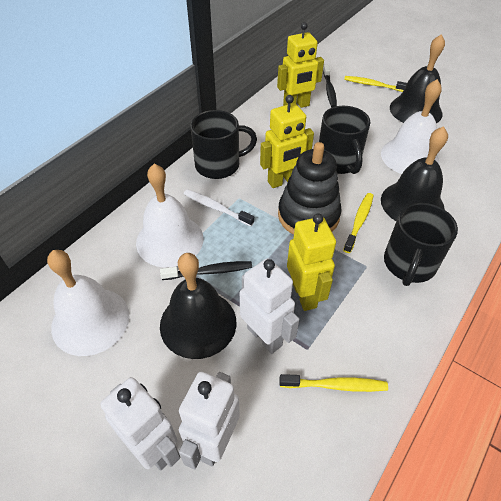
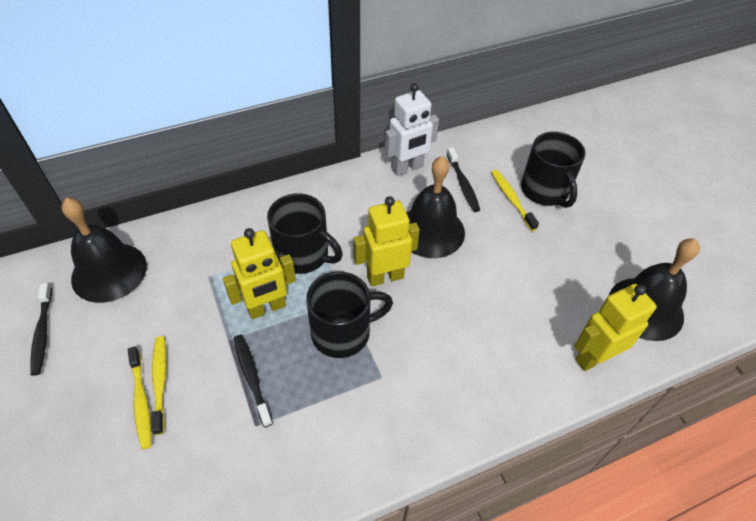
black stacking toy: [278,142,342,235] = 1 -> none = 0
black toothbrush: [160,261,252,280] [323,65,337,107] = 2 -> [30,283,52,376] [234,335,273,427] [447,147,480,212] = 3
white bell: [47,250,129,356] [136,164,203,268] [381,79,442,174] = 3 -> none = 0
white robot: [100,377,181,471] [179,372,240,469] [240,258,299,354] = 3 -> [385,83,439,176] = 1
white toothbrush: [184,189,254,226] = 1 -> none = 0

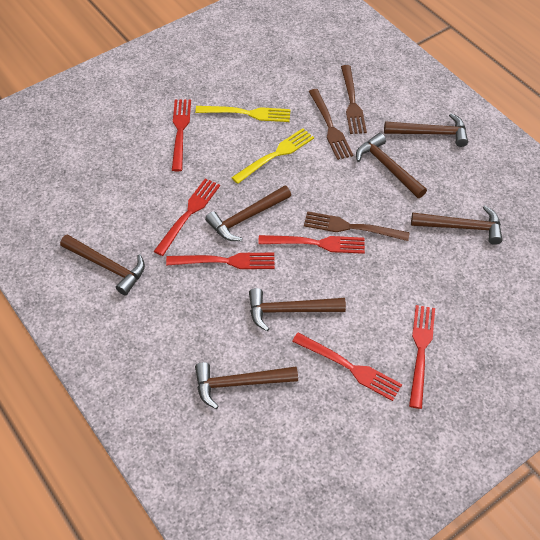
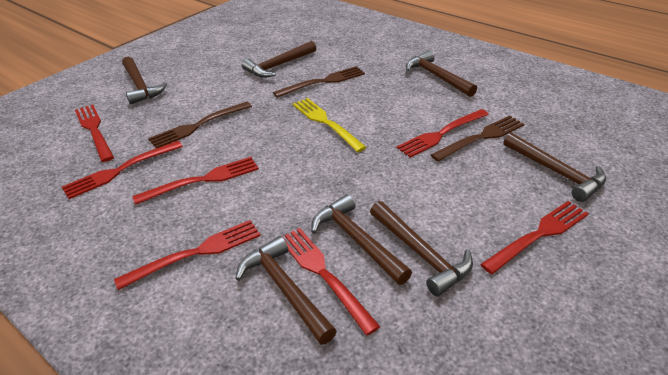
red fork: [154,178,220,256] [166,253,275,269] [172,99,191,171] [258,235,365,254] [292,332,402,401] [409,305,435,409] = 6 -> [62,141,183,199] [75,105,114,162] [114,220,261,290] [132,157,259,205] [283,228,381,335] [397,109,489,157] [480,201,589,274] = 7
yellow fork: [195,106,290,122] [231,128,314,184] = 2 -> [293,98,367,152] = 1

(WHAT THIS TASK INVOLVES)
This task calls for the records to be copied exactly, without pictures.

(SOLVED PROBLEM)
black stacking toy: [278,142,342,235] = 1 -> none = 0
black toothbrush: [160,261,252,280] [323,65,337,107] = 2 -> [30,283,52,376] [234,335,273,427] [447,147,480,212] = 3
white bell: [47,250,129,356] [136,164,203,268] [381,79,442,174] = 3 -> none = 0
white robot: [100,377,181,471] [179,372,240,469] [240,258,299,354] = 3 -> [385,83,439,176] = 1
white toothbrush: [184,189,254,226] = 1 -> none = 0

red fork: [154,178,220,256] [166,253,275,269] [172,99,191,171] [258,235,365,254] [292,332,402,401] [409,305,435,409] = 6 -> [62,141,183,199] [75,105,114,162] [114,220,261,290] [132,157,259,205] [283,228,381,335] [397,109,489,157] [480,201,589,274] = 7
yellow fork: [195,106,290,122] [231,128,314,184] = 2 -> [293,98,367,152] = 1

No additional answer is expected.